Start of SOURCE MATERIAL

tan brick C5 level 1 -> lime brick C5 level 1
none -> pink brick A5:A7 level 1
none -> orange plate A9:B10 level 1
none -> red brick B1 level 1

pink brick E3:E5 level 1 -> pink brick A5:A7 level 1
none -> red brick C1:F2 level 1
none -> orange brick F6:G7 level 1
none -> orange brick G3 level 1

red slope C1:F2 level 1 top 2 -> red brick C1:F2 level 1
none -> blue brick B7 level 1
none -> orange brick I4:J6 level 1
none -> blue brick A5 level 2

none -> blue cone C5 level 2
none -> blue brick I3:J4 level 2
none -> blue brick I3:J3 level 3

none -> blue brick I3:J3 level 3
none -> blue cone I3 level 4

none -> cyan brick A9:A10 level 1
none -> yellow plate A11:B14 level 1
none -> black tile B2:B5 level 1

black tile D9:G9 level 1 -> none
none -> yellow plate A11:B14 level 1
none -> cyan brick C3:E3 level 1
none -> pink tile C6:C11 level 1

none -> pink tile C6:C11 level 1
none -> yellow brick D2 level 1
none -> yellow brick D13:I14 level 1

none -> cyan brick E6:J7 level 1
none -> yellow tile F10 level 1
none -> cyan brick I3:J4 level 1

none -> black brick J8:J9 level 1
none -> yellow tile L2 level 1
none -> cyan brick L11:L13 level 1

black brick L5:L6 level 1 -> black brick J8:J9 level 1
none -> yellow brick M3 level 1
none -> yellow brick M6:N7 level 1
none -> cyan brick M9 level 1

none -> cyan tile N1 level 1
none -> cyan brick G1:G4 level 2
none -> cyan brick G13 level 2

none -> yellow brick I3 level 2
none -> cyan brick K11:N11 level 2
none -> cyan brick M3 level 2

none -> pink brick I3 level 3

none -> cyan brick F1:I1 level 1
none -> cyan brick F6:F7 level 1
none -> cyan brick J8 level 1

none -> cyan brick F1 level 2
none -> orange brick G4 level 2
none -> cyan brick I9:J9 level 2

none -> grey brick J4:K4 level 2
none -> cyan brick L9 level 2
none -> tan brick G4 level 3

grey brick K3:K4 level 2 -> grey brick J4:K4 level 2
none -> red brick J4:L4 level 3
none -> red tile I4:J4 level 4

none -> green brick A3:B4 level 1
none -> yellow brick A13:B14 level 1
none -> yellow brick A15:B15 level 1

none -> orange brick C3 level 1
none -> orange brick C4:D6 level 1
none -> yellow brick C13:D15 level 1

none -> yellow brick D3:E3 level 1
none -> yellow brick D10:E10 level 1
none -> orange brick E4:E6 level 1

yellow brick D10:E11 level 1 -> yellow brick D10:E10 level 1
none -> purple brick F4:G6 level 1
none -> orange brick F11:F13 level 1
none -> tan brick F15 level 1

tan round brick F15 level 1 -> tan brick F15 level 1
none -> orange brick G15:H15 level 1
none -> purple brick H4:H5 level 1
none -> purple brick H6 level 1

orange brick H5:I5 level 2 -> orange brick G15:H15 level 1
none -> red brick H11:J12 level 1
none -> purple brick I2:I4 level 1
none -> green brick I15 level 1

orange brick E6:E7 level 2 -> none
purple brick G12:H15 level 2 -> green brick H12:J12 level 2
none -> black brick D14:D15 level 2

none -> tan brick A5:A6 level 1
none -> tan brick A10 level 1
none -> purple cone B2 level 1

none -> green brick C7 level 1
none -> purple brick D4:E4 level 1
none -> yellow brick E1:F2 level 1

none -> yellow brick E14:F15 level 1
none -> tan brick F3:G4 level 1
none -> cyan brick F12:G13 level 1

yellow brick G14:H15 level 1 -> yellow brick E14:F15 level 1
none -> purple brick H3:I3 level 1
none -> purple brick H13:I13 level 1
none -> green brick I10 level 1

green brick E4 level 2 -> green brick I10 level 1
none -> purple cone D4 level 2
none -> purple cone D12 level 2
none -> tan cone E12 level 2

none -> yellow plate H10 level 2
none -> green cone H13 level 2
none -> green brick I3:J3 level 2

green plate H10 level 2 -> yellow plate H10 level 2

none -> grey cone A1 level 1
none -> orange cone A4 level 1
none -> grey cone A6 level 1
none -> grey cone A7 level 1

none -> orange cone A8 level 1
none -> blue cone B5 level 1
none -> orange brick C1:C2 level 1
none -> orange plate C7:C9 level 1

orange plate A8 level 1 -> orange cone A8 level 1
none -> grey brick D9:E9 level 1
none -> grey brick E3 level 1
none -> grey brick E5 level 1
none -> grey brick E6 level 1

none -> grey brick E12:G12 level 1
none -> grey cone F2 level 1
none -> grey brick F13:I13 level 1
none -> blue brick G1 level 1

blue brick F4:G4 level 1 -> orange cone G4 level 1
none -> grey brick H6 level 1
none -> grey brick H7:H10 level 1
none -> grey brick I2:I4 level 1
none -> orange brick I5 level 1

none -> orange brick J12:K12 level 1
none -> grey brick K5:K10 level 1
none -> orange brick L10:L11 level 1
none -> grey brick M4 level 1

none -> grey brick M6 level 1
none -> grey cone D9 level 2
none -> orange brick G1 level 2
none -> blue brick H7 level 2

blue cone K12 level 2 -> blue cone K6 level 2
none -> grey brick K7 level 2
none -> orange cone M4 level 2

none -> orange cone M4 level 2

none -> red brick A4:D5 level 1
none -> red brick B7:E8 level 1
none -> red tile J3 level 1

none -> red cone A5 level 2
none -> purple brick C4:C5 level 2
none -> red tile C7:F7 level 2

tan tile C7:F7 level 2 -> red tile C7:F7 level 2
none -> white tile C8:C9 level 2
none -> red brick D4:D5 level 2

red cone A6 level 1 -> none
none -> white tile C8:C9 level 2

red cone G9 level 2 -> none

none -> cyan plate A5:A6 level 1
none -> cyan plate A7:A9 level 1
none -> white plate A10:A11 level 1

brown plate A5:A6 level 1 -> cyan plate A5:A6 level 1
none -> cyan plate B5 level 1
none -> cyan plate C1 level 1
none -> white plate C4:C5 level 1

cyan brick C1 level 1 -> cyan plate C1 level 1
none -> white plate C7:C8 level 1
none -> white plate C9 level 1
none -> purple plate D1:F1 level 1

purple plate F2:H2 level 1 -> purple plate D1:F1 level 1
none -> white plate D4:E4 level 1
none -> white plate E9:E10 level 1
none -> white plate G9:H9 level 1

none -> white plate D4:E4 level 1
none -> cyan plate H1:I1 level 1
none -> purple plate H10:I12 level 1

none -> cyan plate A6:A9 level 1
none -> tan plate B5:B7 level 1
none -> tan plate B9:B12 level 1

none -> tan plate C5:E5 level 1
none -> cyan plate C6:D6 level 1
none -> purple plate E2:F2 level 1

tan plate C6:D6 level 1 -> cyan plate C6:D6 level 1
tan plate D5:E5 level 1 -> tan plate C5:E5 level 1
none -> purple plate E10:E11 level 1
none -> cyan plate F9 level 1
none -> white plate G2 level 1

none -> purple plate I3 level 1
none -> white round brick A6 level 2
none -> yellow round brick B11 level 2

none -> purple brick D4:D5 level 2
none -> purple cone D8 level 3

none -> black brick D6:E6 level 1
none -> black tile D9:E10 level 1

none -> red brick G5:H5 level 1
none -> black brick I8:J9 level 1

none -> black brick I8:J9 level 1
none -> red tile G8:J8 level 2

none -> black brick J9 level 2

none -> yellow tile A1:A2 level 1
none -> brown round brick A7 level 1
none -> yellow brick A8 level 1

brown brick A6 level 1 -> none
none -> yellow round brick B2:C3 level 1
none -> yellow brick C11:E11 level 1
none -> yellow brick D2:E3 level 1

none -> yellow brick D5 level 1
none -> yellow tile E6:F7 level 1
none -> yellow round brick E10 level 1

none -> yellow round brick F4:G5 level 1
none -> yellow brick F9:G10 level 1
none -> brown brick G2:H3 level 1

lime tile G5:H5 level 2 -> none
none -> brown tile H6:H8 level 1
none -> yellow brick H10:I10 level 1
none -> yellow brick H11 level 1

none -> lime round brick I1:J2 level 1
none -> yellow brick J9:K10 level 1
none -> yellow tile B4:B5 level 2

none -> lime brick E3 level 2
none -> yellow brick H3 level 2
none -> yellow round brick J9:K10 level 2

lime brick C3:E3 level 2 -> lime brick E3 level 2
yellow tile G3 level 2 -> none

End of SOURCE MATERIAL

## EXERCISE OBJECTIVE
From the data above, copy every line where "lime" appears.

## OUTPUT FOR THIS TASK
tan brick C5 level 1 -> lime brick C5 level 1
lime tile G5:H5 level 2 -> none
none -> lime round brick I1:J2 level 1
none -> lime brick E3 level 2
lime brick C3:E3 level 2 -> lime brick E3 level 2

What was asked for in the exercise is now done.